▸ MATERIAL PROVIDED
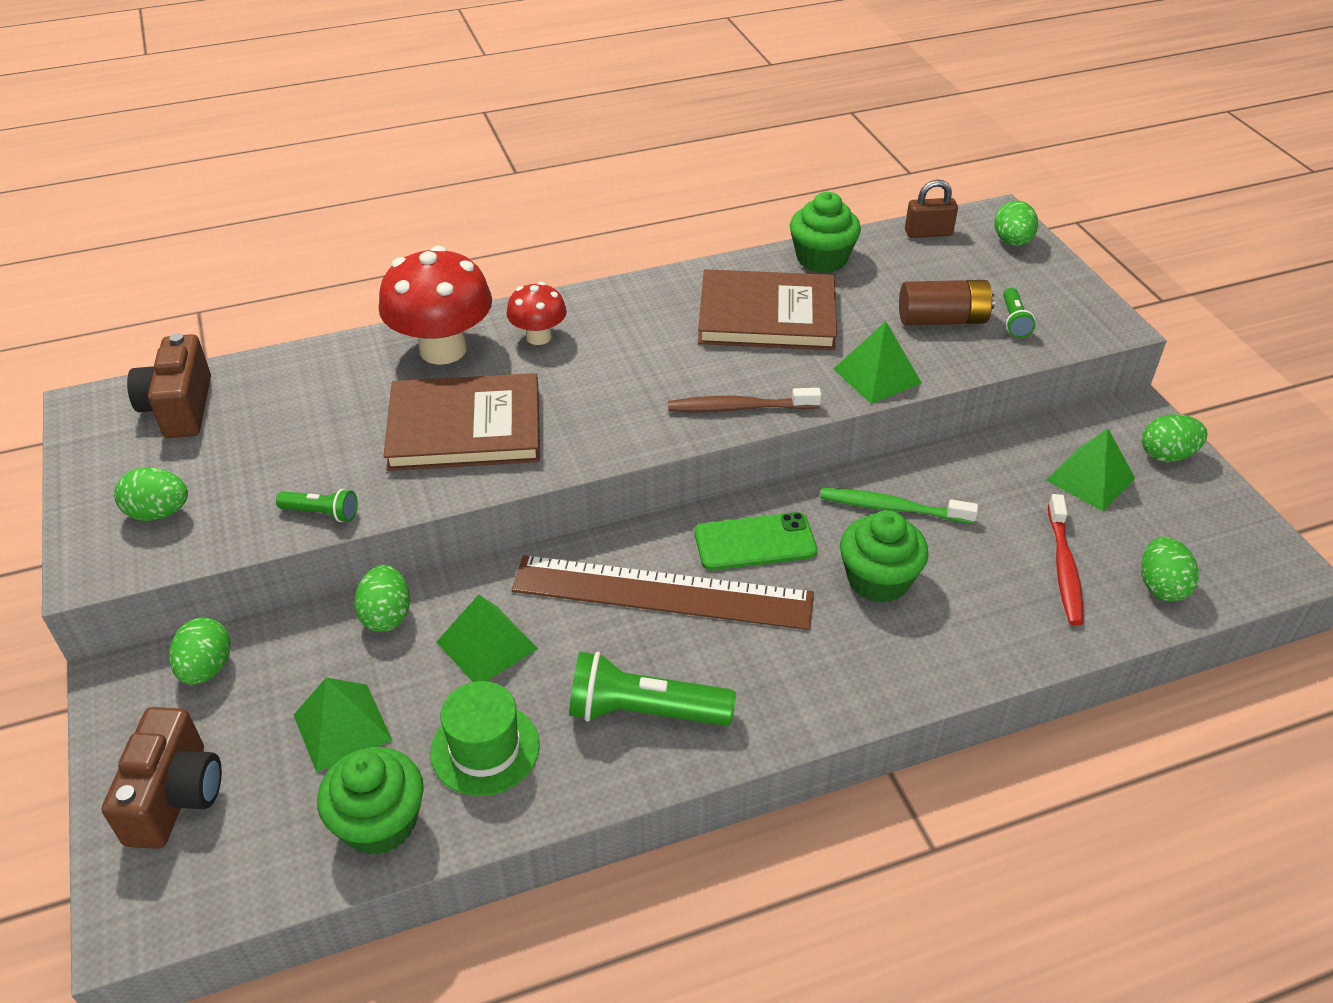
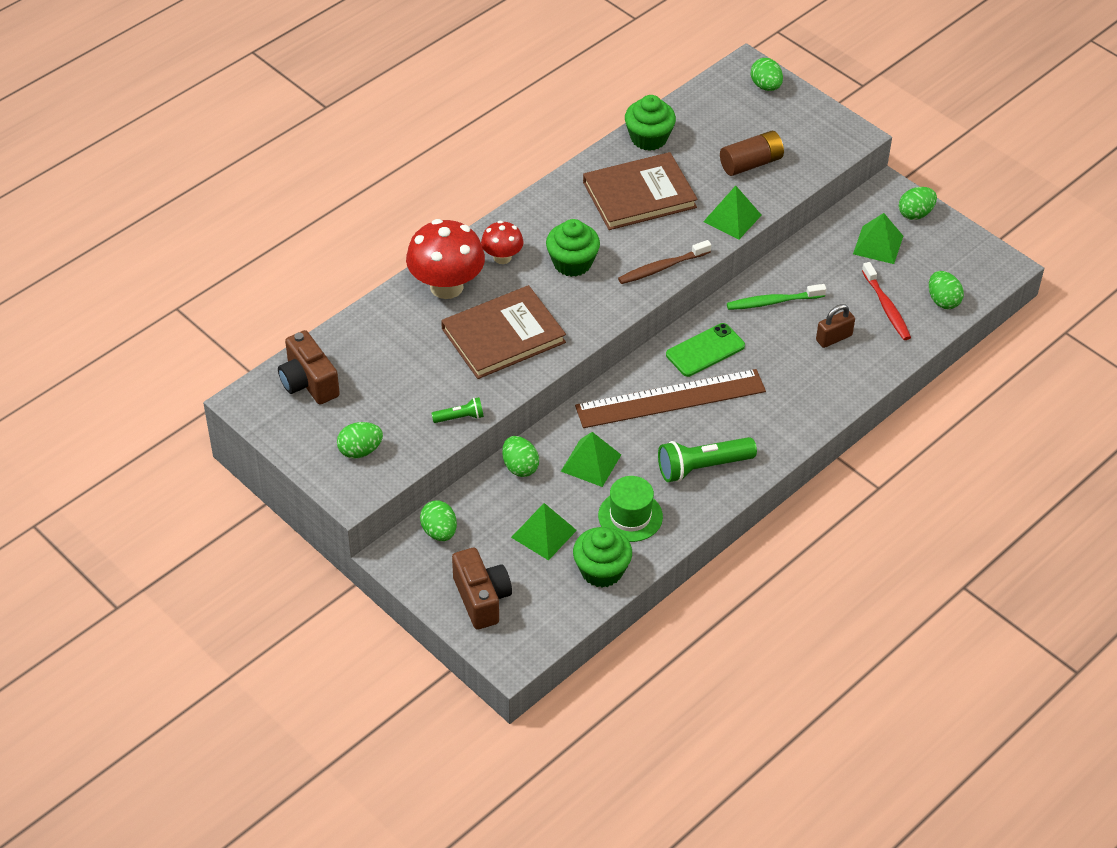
camera: 25 degrees left, 5 degrees up
(878, 579) = (787, 349): green cupcake -> green cupcake (572, 263)
(928, 233) = (707, 95): brown padlock -> brown padlock (834, 338)
(1014, 321) = (795, 151): green flashlight -> none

▸ TASK STATEMENT
Repeat exactly, and only, the lines from the one containing "(928, 233) = (707, 95): brown" through the last line above.

▸ YOUR RESPONSE
(928, 233) = (707, 95): brown padlock -> brown padlock (834, 338)
(1014, 321) = (795, 151): green flashlight -> none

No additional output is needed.